*YOUR TASK*:
Leave out every picture, and return exactly the lines from the line containing "GPS2 pin TX: GP14 -> GP17" through the end of the records below, both inclusive.
--- SUPPLIED DATA Enclosed Below ---
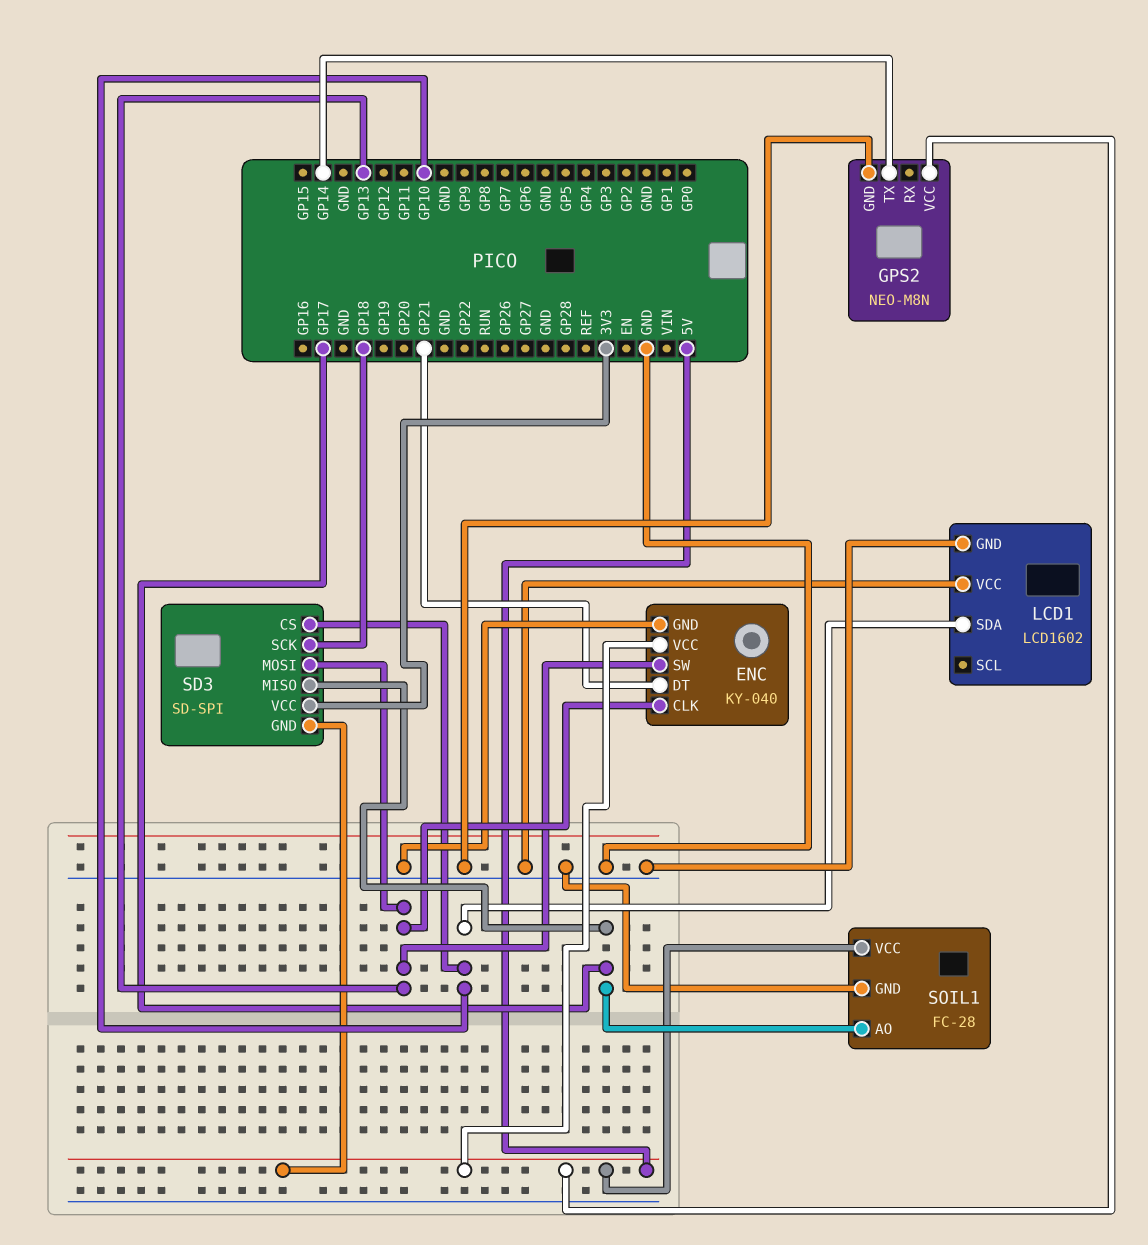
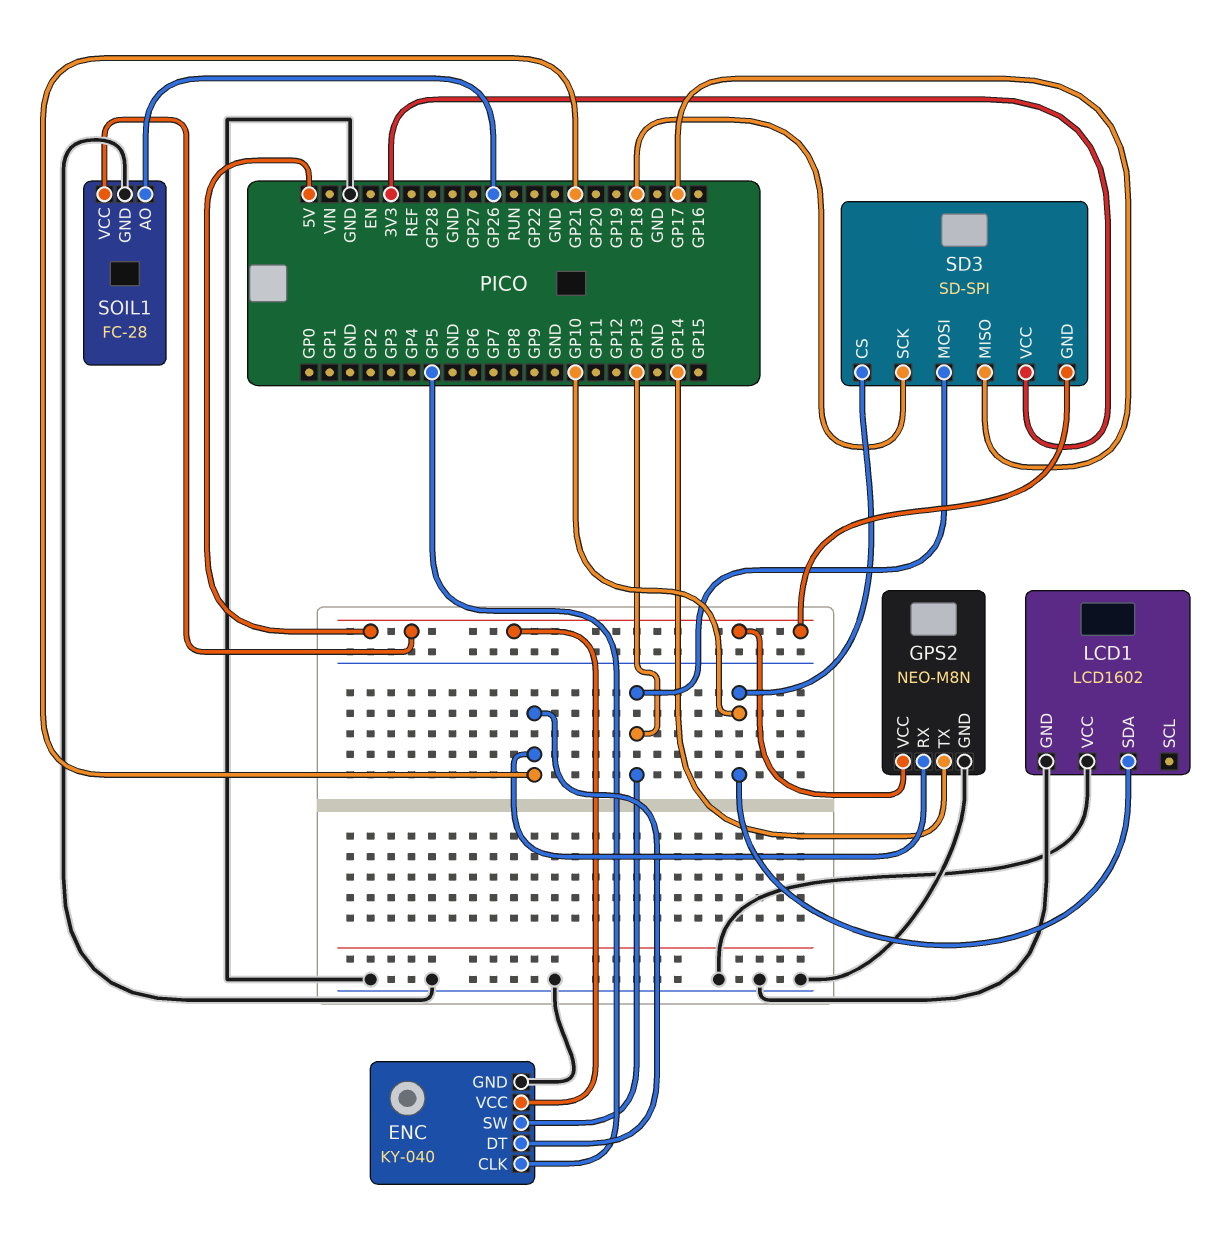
ENC pin CLK: GP13 -> GP5
GPS2 pin RX: none -> GP21
SOIL1 pin AO: GP17 -> GP26

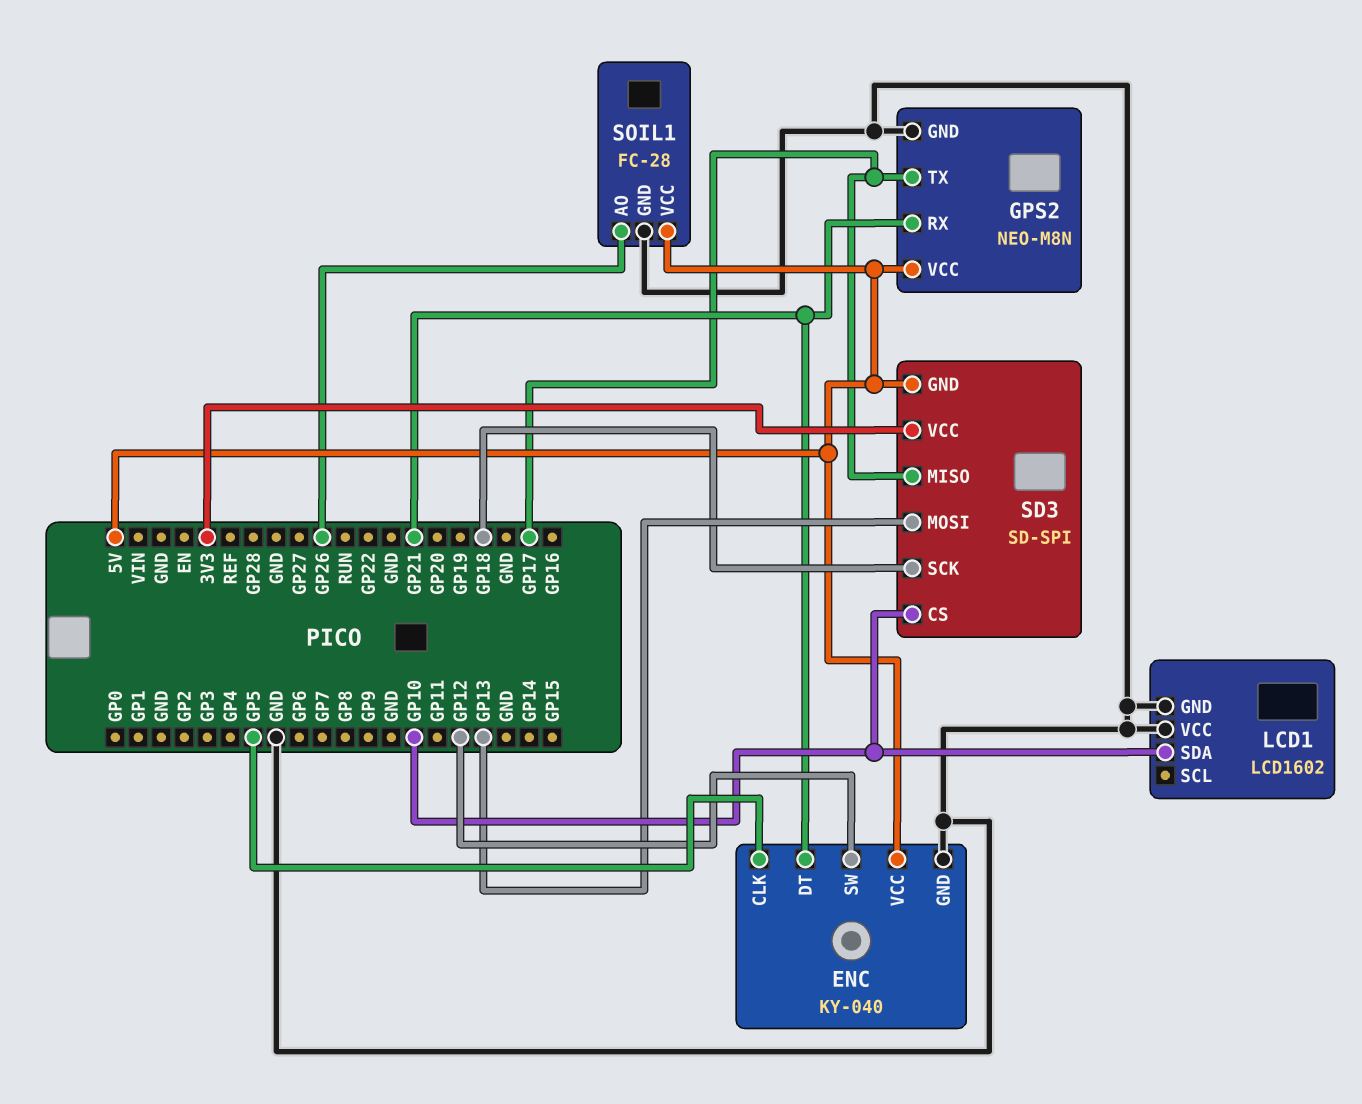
ENC pin SW: GP13 -> GP12
GPS2 pin TX: GP14 -> GP17

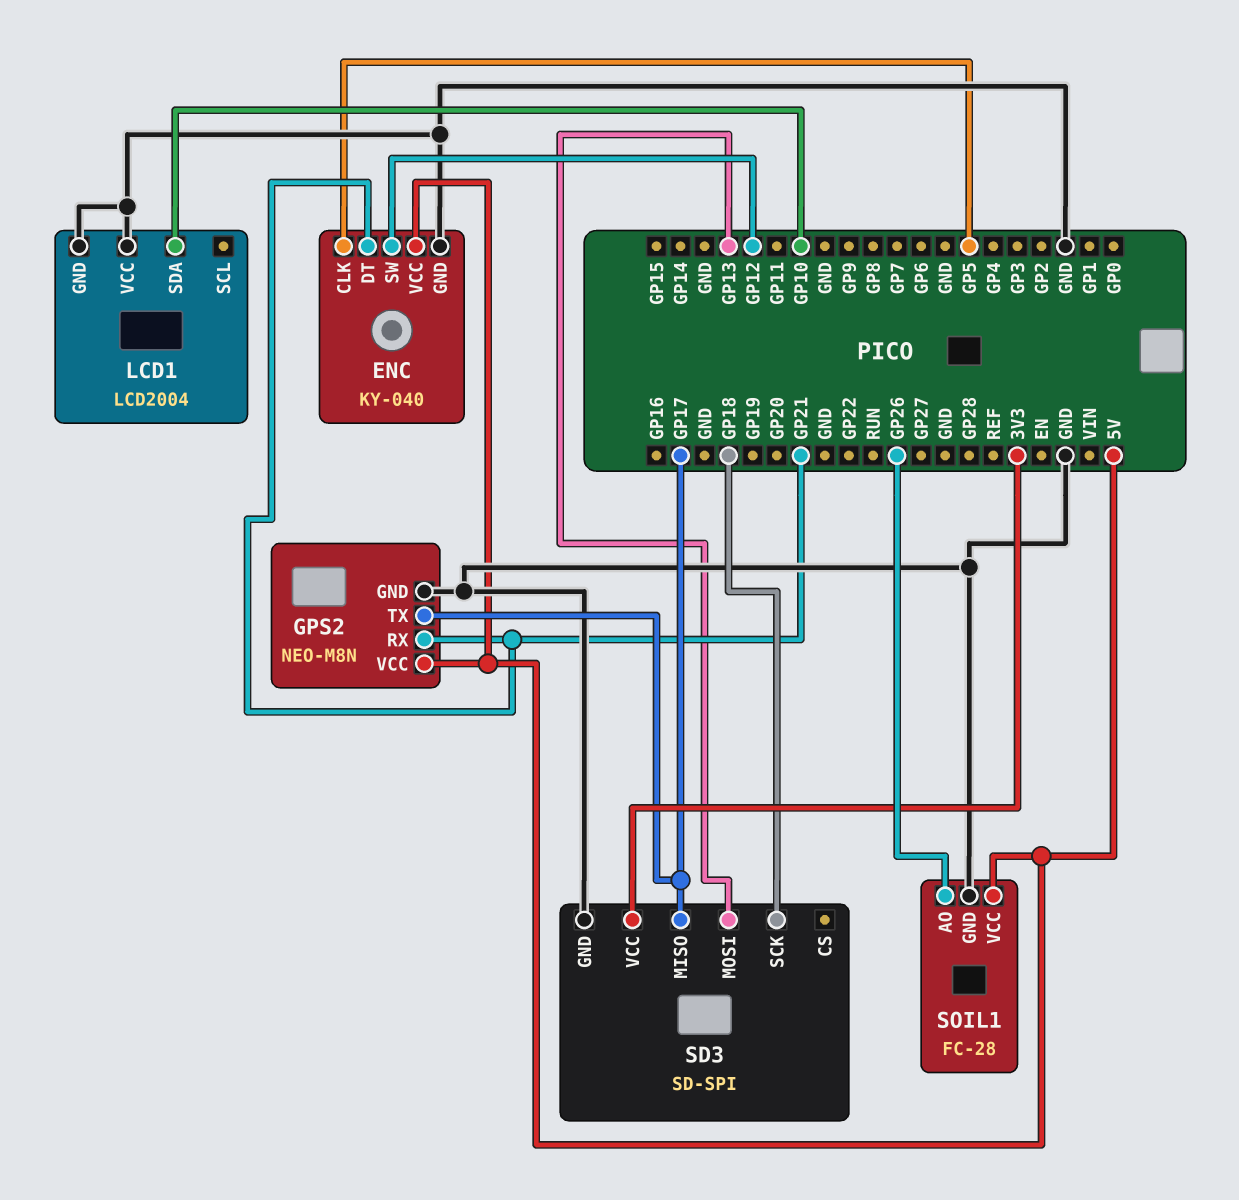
LCD1: LCD1602 -> LCD2004
SD3 pin CS: GP10 -> none
SD3 pin GND: 5V -> GND

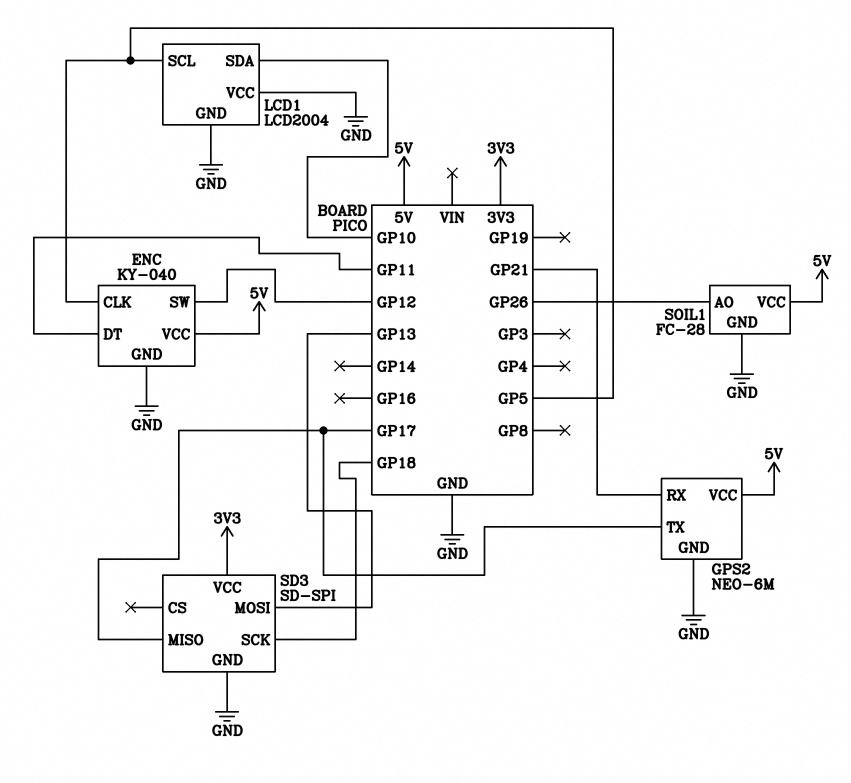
ENC pin DT: GP21 -> GP11
GPS2: NEO-M8N -> NEO-6M
LCD1 pin SCL: none -> GP5

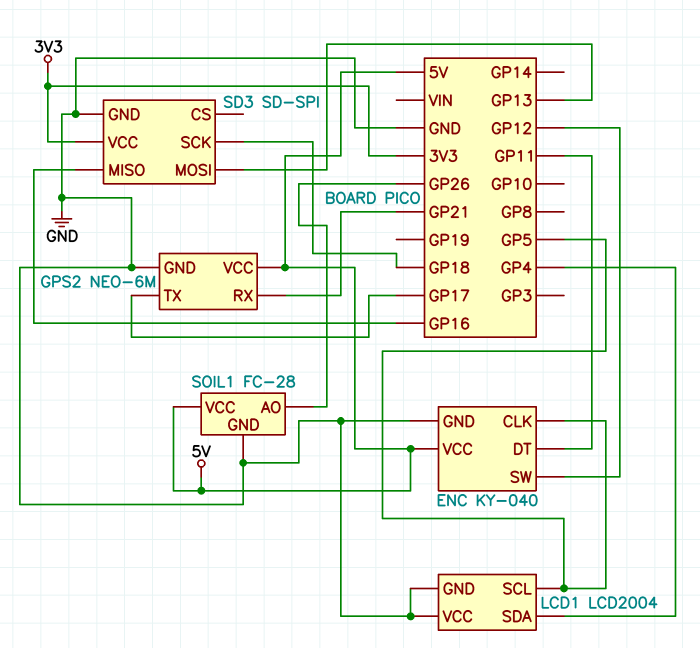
LCD1 pin SDA: GP10 -> GP4
SD3 pin MISO: GP17 -> GP16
--- End of Enclosed SUPPLIED DATA ---
*RESULT OF THE EXERCISE*:
GPS2 pin TX: GP14 -> GP17

LCD1: LCD1602 -> LCD2004
SD3 pin CS: GP10 -> none
SD3 pin GND: 5V -> GND

ENC pin DT: GP21 -> GP11
GPS2: NEO-M8N -> NEO-6M
LCD1 pin SCL: none -> GP5

LCD1 pin SDA: GP10 -> GP4
SD3 pin MISO: GP17 -> GP16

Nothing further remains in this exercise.